• WHAT IS NEEDED: Return every line from the records below in which the word "black" is found.

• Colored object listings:
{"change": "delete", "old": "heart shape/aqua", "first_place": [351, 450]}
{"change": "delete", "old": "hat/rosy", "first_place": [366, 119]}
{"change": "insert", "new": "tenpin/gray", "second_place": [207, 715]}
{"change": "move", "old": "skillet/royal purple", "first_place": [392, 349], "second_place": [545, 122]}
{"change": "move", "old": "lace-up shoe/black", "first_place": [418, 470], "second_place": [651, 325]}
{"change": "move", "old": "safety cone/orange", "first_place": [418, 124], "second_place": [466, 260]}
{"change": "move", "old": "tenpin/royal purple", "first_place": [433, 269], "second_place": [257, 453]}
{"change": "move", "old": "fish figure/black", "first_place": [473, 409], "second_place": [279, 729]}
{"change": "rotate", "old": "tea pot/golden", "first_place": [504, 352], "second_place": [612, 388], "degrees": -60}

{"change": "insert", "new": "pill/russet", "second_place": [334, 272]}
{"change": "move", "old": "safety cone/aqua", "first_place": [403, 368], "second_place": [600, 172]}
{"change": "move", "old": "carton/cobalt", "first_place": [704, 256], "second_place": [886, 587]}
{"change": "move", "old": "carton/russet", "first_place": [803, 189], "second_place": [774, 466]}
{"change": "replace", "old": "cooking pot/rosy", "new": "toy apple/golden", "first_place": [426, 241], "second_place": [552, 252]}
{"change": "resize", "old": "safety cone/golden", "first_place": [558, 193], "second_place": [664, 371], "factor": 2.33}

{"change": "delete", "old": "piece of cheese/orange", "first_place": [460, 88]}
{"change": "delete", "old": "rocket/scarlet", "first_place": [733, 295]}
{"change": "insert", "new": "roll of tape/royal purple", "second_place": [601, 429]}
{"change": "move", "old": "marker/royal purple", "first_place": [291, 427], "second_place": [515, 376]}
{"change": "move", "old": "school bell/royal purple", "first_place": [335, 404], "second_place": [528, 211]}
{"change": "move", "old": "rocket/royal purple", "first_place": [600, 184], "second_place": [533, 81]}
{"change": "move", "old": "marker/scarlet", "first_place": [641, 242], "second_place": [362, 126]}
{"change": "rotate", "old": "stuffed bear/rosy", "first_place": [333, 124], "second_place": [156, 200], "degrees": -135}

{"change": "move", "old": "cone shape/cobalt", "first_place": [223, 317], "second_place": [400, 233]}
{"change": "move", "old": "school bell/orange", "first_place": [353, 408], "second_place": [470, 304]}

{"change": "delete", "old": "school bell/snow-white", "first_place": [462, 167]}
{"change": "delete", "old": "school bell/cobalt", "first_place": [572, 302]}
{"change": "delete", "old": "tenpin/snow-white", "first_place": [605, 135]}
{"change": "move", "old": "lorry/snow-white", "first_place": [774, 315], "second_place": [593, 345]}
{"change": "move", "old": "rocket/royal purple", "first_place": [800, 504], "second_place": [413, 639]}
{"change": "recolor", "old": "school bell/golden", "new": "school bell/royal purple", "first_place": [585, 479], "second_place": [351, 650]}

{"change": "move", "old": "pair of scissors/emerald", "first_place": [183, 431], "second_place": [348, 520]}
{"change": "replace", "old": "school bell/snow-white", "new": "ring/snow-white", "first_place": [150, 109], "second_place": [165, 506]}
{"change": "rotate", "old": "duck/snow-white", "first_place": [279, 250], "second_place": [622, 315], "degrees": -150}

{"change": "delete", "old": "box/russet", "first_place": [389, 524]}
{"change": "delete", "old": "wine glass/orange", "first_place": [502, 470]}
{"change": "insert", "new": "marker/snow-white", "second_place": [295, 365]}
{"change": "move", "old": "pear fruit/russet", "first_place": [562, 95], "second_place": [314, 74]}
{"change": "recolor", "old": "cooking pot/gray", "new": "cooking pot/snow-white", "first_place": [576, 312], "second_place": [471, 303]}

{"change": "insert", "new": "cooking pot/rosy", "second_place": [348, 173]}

• TASK ANSWER:
{"change": "move", "old": "lace-up shoe/black", "first_place": [418, 470], "second_place": [651, 325]}
{"change": "move", "old": "fish figure/black", "first_place": [473, 409], "second_place": [279, 729]}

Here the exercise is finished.